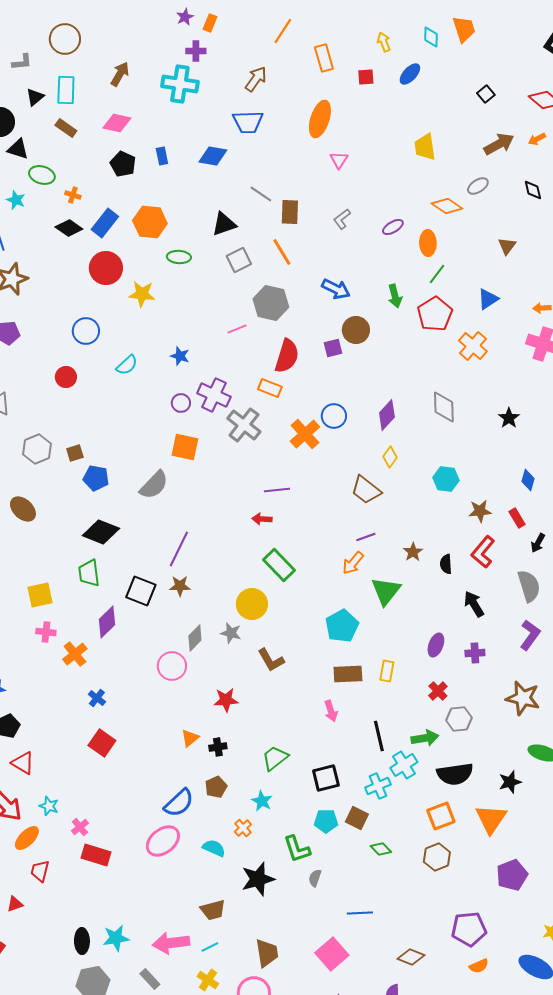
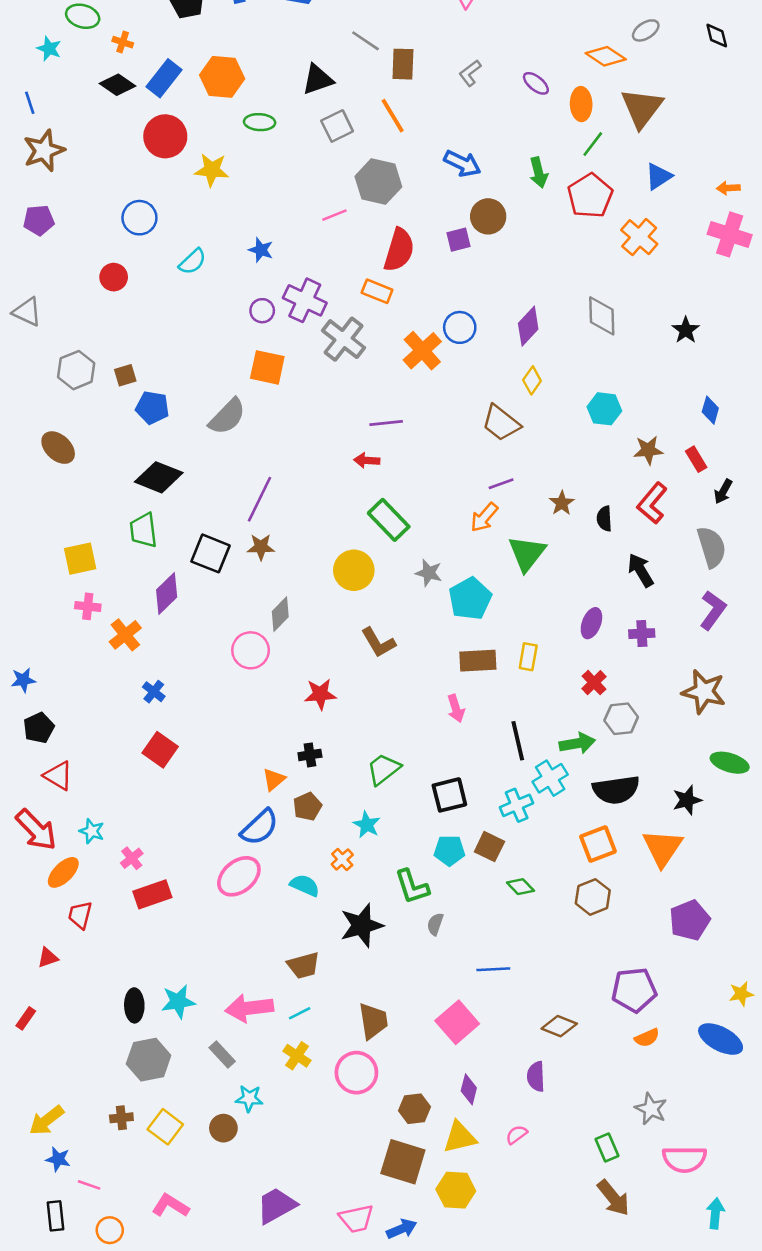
purple ellipse: (393, 227) -> (536, 83), turned 70
brown triangle: (507, 246) -> (642, 108), moved, size x1.8
gray star: (231, 633) -> (429, 573), moved
orange triangle: (190, 738) -> (274, 779), moved
red rectangle: (96, 855) -> (152, 894), turned -36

What is expected
Print every line above once more, exactly. Omit the pictures.

Completed task
purple ellipse: (393, 227) -> (536, 83), turned 70
brown triangle: (507, 246) -> (642, 108), moved, size x1.8
gray star: (231, 633) -> (429, 573), moved
orange triangle: (190, 738) -> (274, 779), moved
red rectangle: (96, 855) -> (152, 894), turned -36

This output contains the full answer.